» **Material supplied**:
• • • • • • •

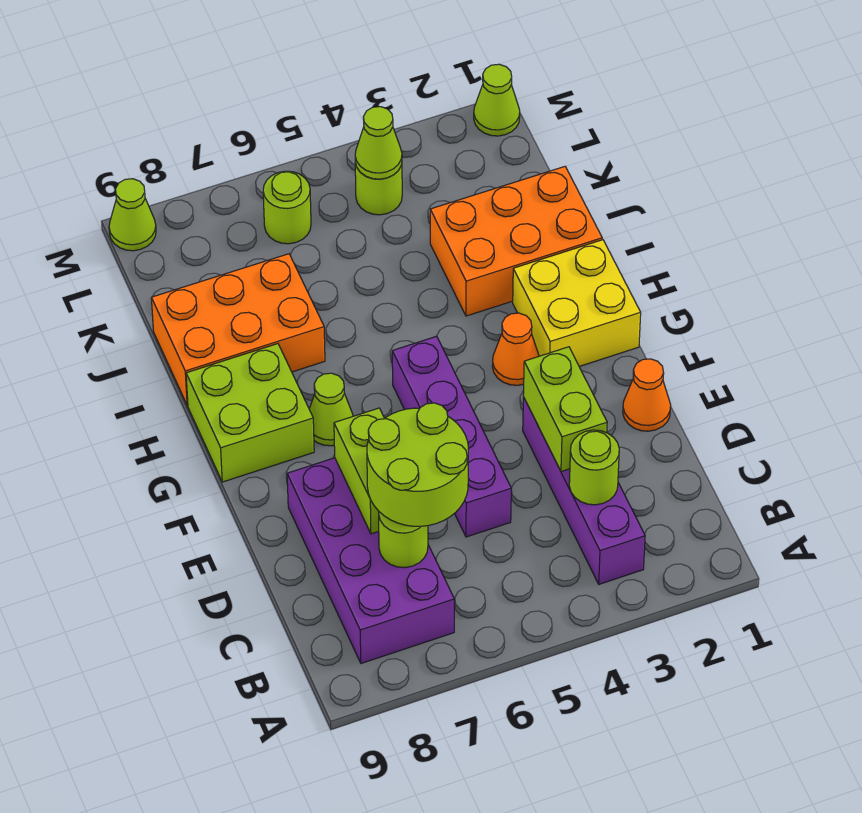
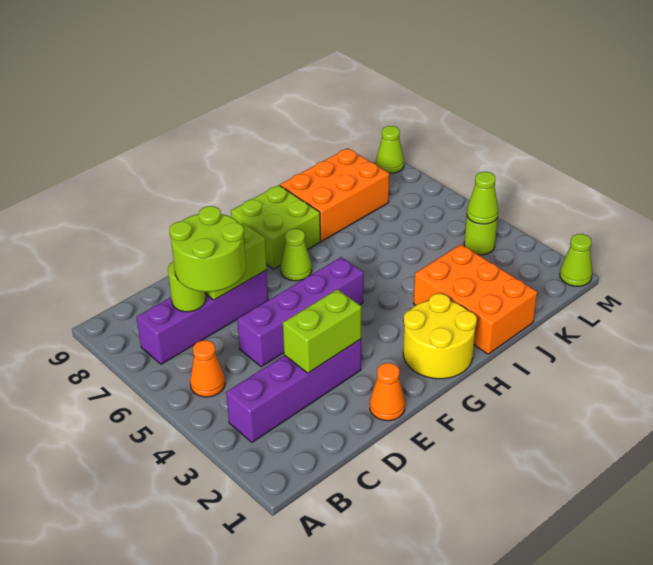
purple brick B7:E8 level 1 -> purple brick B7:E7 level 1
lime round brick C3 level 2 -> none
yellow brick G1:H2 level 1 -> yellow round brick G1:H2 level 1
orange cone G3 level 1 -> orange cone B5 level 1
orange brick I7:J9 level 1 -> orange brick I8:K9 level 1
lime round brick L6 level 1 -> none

• • • • • • •

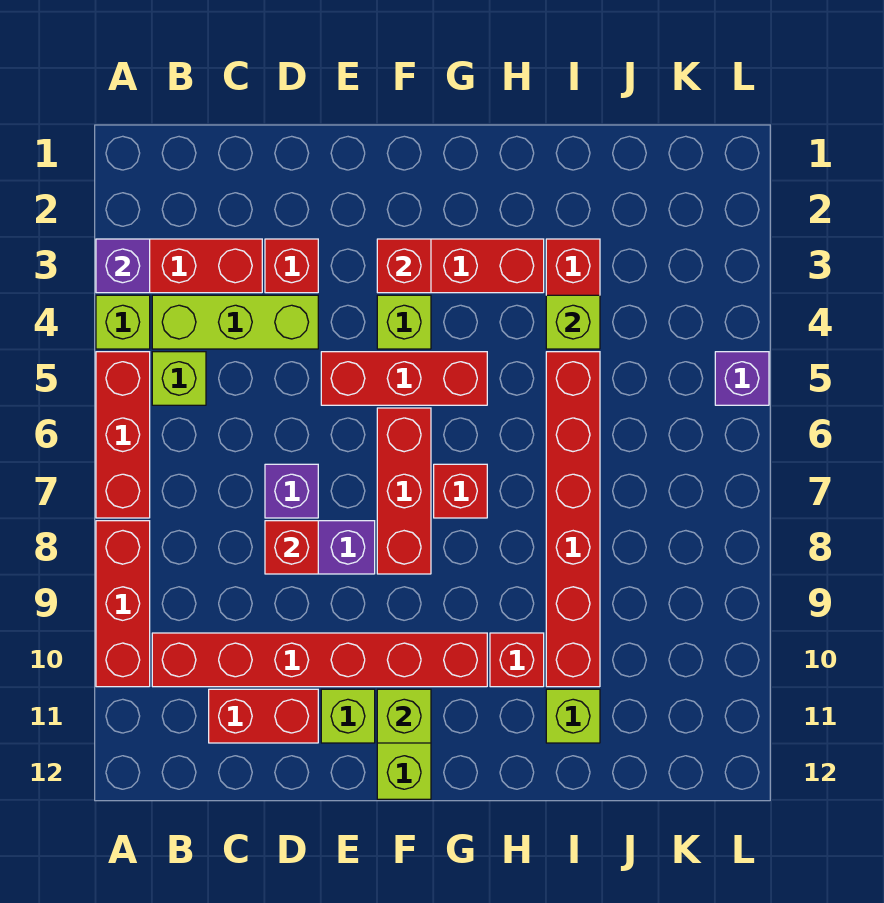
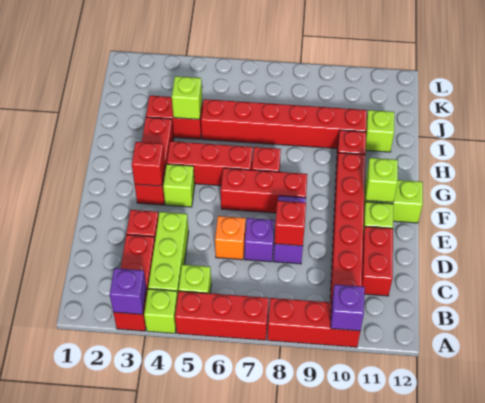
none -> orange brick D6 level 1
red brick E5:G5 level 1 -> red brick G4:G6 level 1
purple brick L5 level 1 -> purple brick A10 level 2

• • • • • • •

Which lines run from the one holding "orange brick I7:J9" through the one holding "lime round brick L6 level 1 -> none" in the records above? Repeat them exactly, both included, and nothing more.

orange brick I7:J9 level 1 -> orange brick I8:K9 level 1
lime round brick L6 level 1 -> none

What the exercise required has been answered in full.